▶ [Instructions to follow]:
From the listing below, reproduce word for word the part that opens with the line containing "(czarny) 423, 549" and closes with the line containing "(pomarańczowy) 645, 485"; reproduce nothing else.

**** Records supplied ****

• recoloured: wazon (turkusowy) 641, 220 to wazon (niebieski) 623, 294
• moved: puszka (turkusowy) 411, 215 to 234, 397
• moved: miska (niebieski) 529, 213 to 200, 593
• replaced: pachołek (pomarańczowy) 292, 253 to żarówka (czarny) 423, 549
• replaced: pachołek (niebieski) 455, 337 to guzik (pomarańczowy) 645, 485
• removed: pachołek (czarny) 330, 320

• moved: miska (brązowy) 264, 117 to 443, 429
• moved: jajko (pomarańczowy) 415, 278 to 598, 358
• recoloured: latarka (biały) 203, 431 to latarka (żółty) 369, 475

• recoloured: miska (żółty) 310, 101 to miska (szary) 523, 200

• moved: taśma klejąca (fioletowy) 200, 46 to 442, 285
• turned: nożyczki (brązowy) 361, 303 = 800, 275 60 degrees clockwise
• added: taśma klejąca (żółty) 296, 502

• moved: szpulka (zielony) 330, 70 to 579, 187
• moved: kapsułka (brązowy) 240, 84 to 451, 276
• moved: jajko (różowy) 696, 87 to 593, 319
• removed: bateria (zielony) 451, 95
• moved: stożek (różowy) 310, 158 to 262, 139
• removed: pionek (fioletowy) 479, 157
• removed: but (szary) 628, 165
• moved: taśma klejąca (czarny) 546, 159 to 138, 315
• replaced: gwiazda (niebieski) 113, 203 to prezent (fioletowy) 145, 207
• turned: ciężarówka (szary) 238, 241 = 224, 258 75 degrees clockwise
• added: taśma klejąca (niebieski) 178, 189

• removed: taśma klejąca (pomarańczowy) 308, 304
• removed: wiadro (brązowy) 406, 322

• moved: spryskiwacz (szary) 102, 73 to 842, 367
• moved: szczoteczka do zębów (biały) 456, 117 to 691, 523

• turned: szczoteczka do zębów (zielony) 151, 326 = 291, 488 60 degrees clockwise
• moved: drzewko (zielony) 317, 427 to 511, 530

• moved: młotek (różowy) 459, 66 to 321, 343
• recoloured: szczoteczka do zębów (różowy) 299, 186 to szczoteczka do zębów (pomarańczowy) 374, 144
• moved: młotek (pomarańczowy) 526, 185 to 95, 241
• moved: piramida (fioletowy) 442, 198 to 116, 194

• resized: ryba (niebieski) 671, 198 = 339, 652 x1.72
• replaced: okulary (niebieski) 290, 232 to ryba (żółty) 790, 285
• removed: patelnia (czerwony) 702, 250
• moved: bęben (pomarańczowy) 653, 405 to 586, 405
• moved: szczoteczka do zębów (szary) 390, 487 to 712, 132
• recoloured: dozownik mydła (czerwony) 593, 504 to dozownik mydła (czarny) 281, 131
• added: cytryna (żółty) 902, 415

****

▶ [Written answer]:
• replaced: pachołek (pomarańczowy) 292, 253 to żarówka (czarny) 423, 549
• replaced: pachołek (niebieski) 455, 337 to guzik (pomarańczowy) 645, 485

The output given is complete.